→ ACTION ITEM: What you return should match the data word for word, minus the images.

→ MATERIAL FOR THIS TASK:
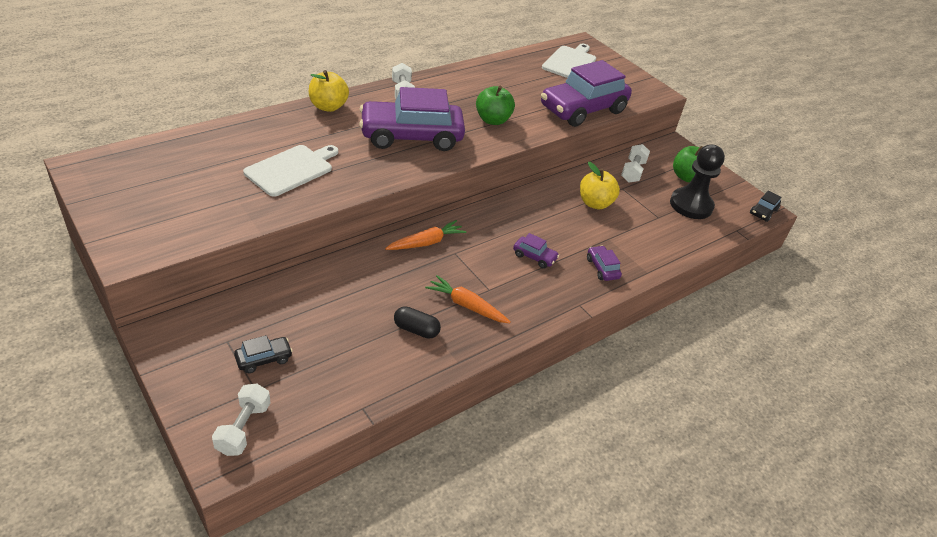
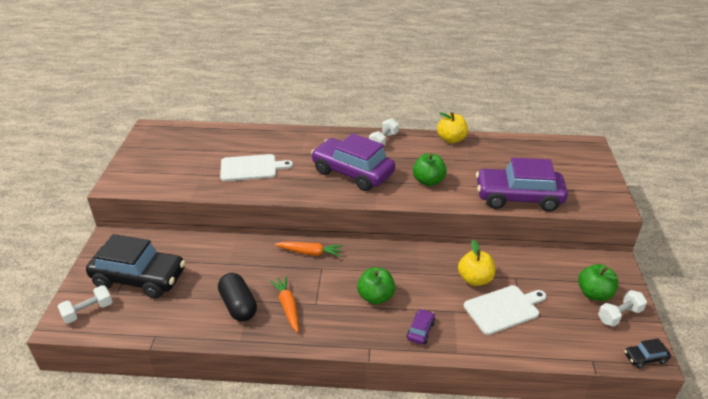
camera: 45 degrees right, 5 degrees down
black car [234,335,293,373] -> black car [86,234,185,299], size x2.45
yellow apple [309,70,349,112] -> yellow apple moved to [437,112,468,143]
black capsule [394,306,441,339] -> black capsule [218,273,257,321], size x1.55
purple car [513,233,559,269] -> green apple [357,267,395,305]
white cutting board [542,44,596,78] -> white cutting board moved to [464,285,546,335]
white dumbbell [621,144,650,182] -> white dumbbell moved to [598,290,647,327]
black pawn [670,144,725,219] -> none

→ COMPLETED TASK:
camera: 45 degrees right, 5 degrees down
black car [234,335,293,373] -> black car [86,234,185,299], size x2.45
yellow apple [309,70,349,112] -> yellow apple moved to [437,112,468,143]
black capsule [394,306,441,339] -> black capsule [218,273,257,321], size x1.55
purple car [513,233,559,269] -> green apple [357,267,395,305]
white cutting board [542,44,596,78] -> white cutting board moved to [464,285,546,335]
white dumbbell [621,144,650,182] -> white dumbbell moved to [598,290,647,327]
black pawn [670,144,725,219] -> none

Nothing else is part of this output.